▶ **PROVIDED ENTRIES**:
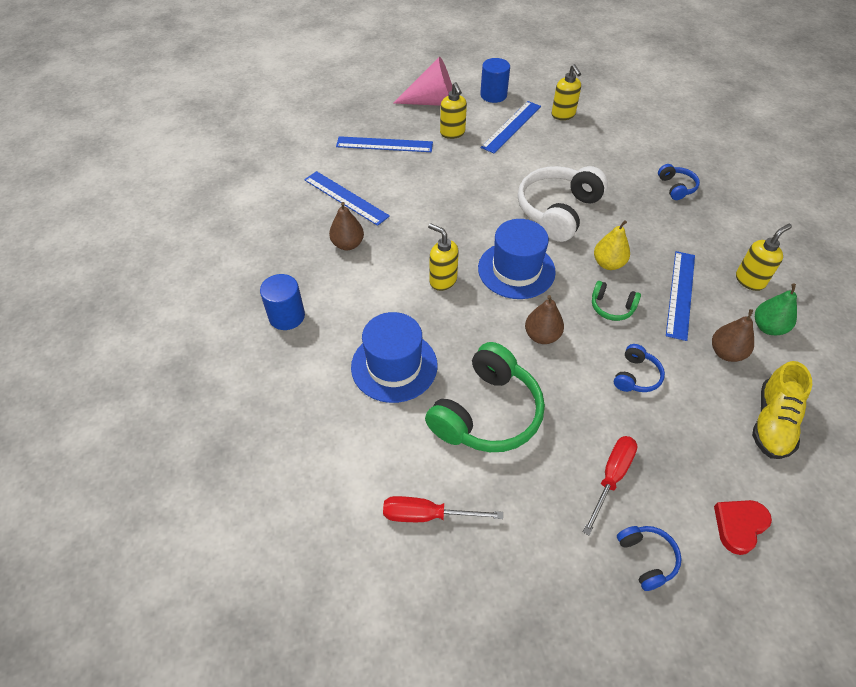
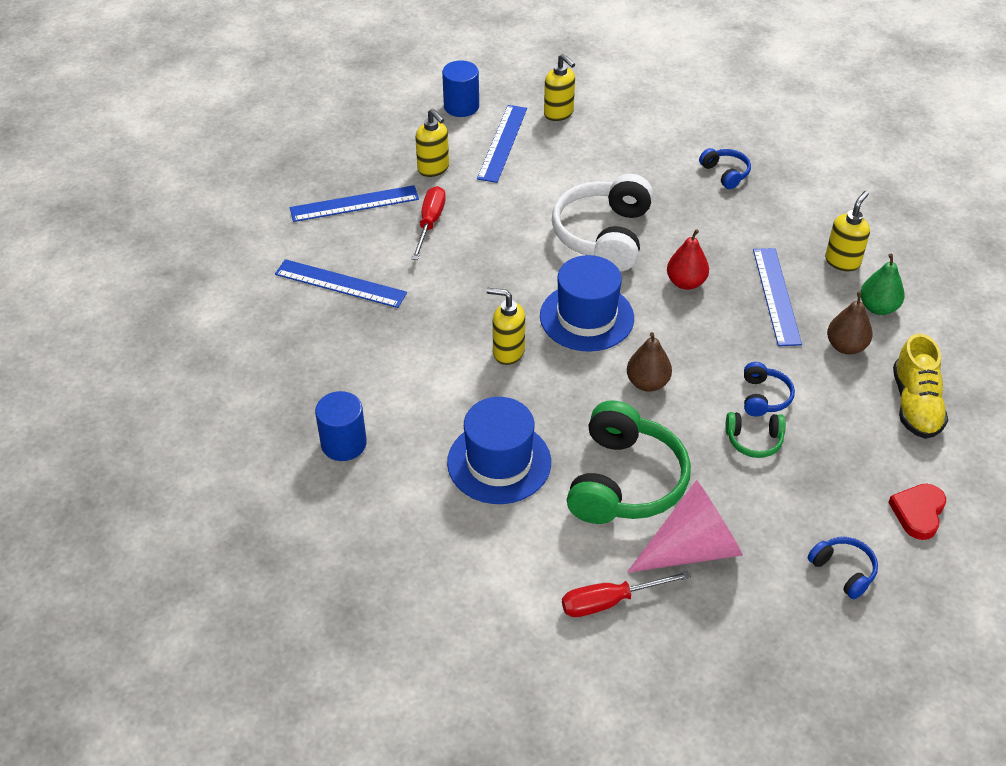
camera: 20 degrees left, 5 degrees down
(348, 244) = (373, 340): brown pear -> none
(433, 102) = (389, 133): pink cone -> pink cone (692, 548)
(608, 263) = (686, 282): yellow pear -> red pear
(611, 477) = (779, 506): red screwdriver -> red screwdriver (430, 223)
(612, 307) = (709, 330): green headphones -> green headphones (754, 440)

...

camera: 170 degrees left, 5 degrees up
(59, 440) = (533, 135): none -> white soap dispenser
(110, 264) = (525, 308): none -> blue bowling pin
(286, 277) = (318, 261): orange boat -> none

▶ **WHAT YOU NEED TO DO**: Look above for the line with "(611, 477) = (779, 506): red" and the line with "(612, 307) = (709, 330): green"; transcribe both and all lines in between, exactly, and nothing else.

▶ **SOLUTION**:
(611, 477) = (779, 506): red screwdriver -> red screwdriver (430, 223)
(612, 307) = (709, 330): green headphones -> green headphones (754, 440)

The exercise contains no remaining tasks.